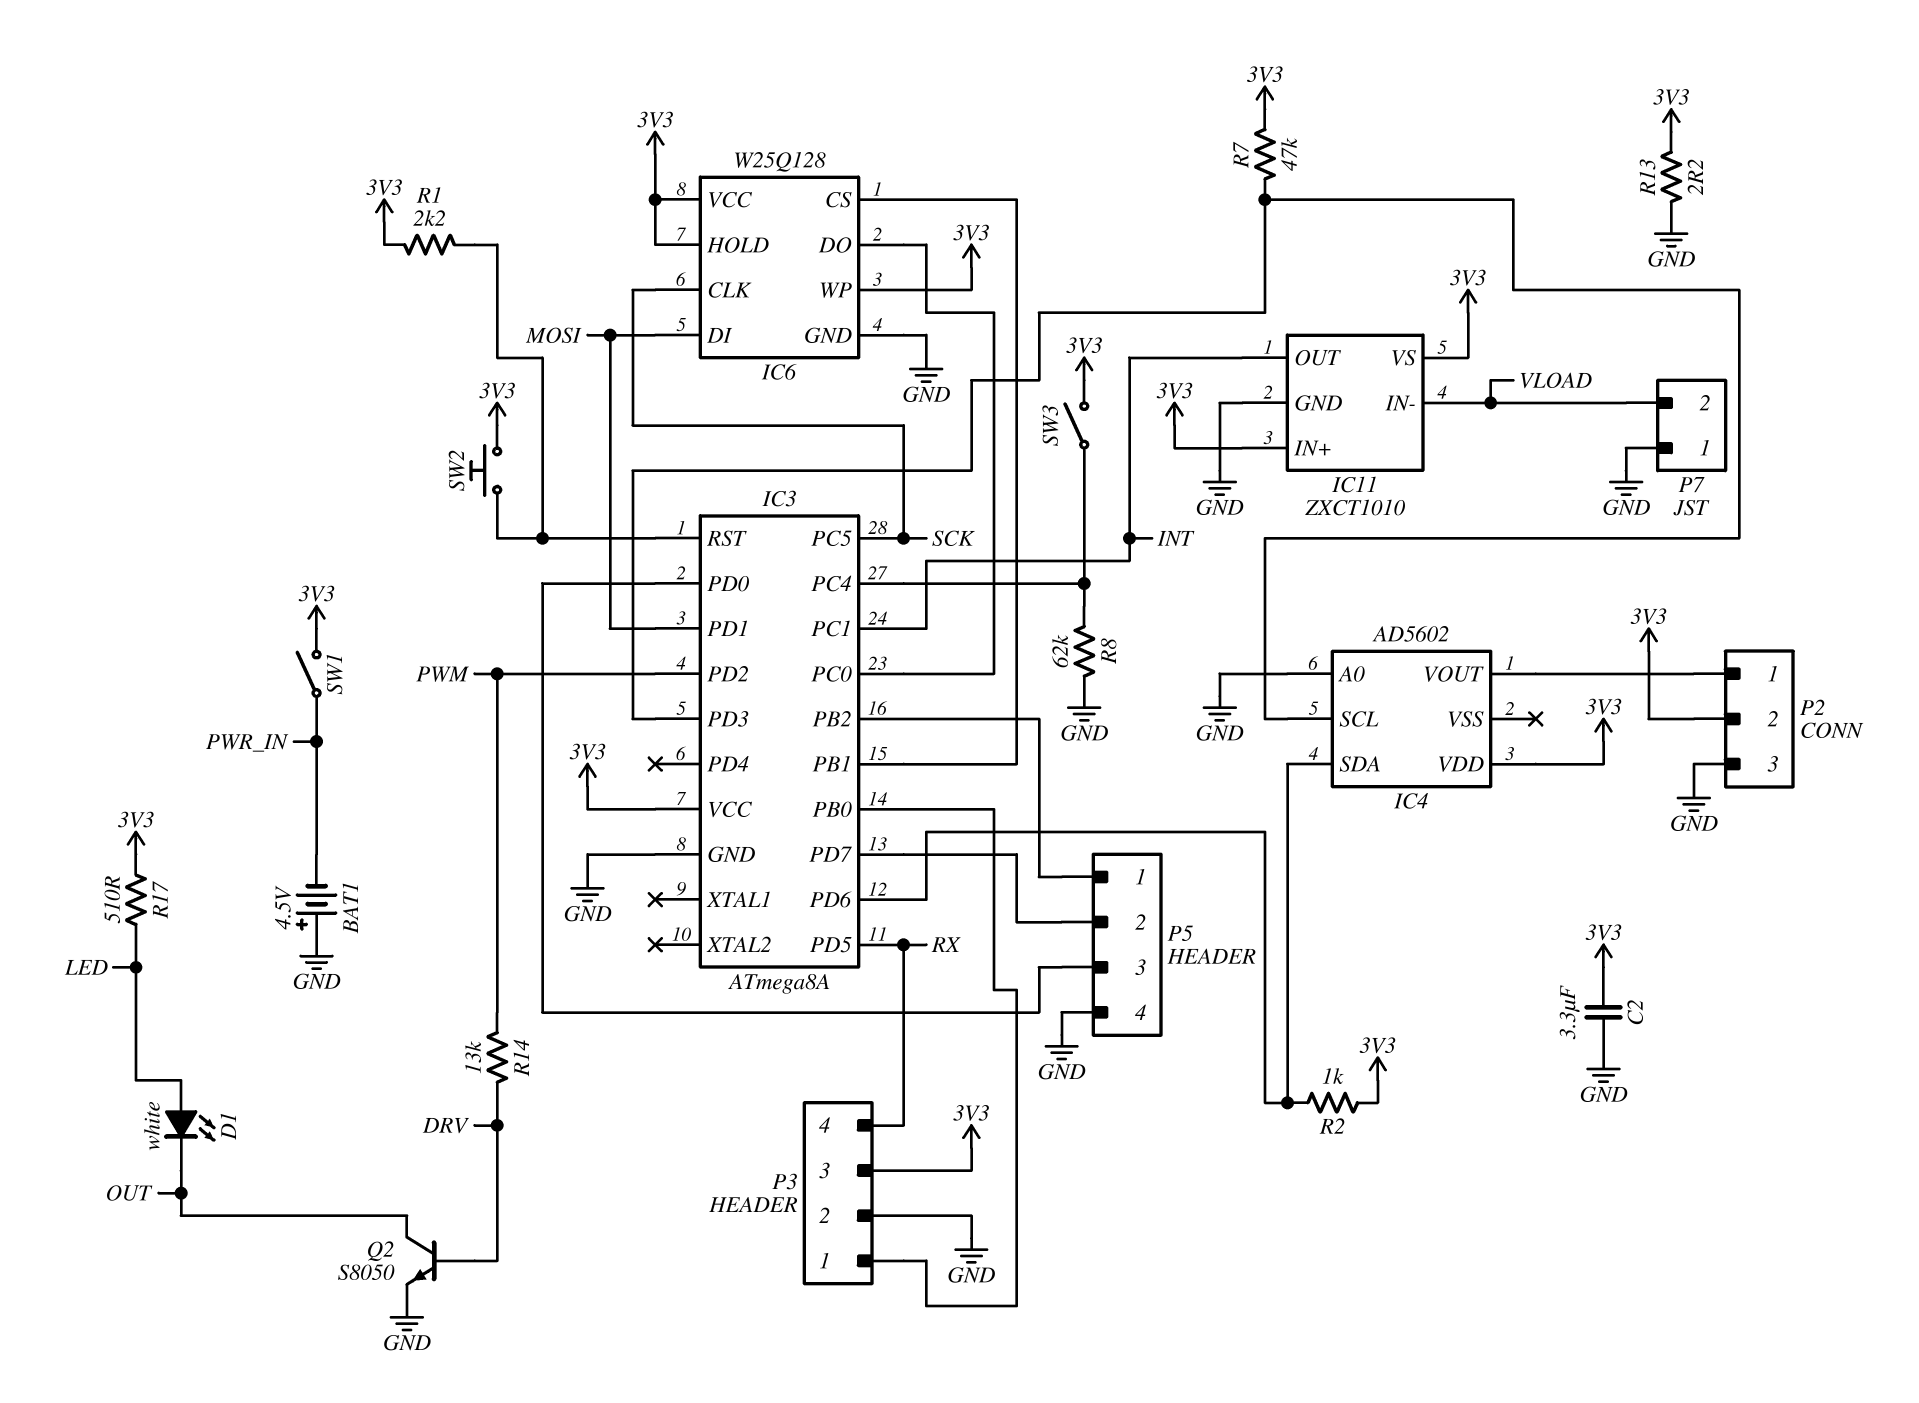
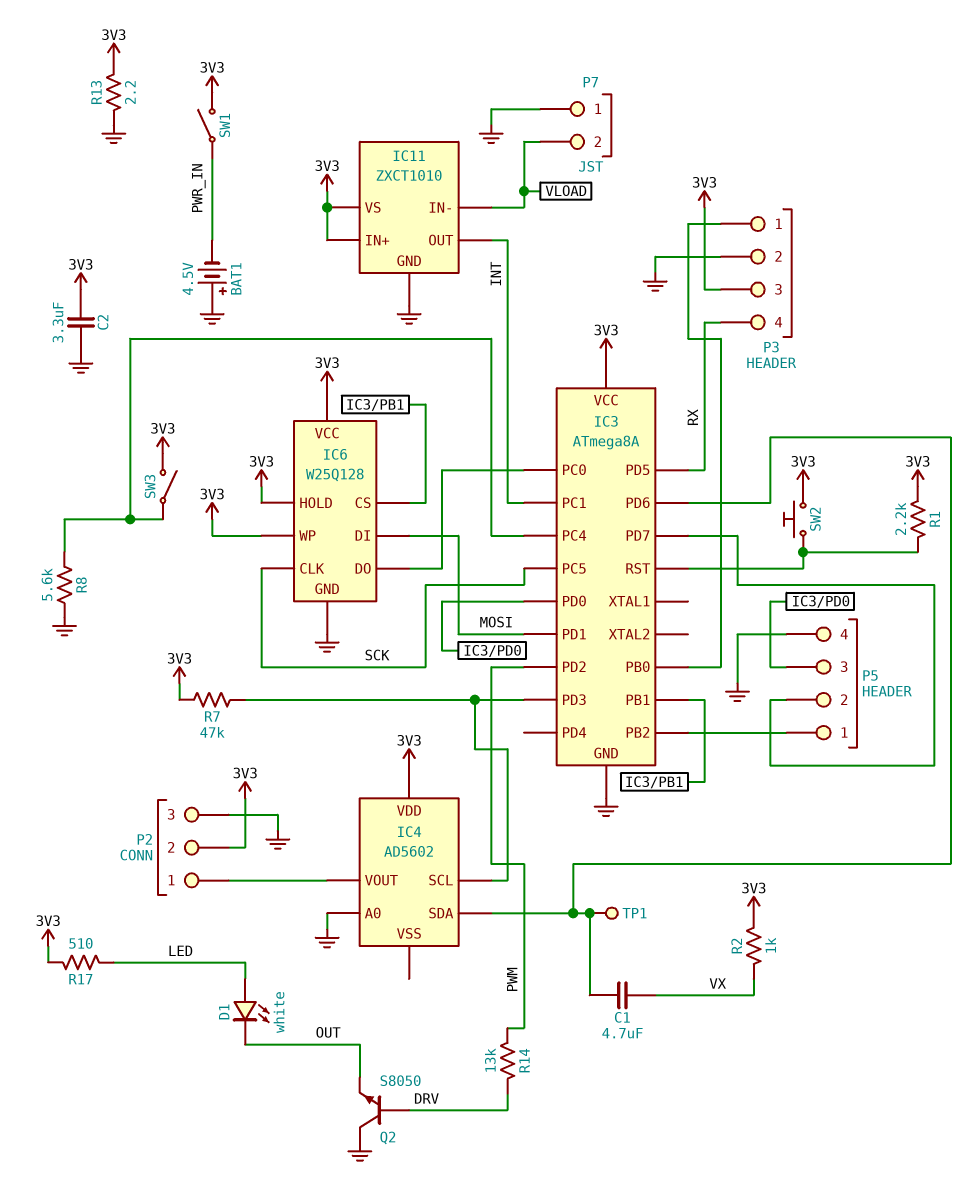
C1: none -> 4.7uF (IC3/PD6, VX)
Q2: NPN S8050 (B DRV, C OUT, E GND) -> NPN S8050 (B DRV, C GND, E OUT)
R2: 1k (3V3, IC3/PD6) -> 1k (3V3, VX)
R8: 62k (GND, IC3/PC4) -> 5.6k (GND, IC3/PC4)
TP1: none -> test point (IC3/PD6)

· · · ·

Repeat the whole of the material above exactly, but keep the pictures out.

C1: none -> 4.7uF (IC3/PD6, VX)
Q2: NPN S8050 (B DRV, C OUT, E GND) -> NPN S8050 (B DRV, C GND, E OUT)
R2: 1k (3V3, IC3/PD6) -> 1k (3V3, VX)
R8: 62k (GND, IC3/PC4) -> 5.6k (GND, IC3/PC4)
TP1: none -> test point (IC3/PD6)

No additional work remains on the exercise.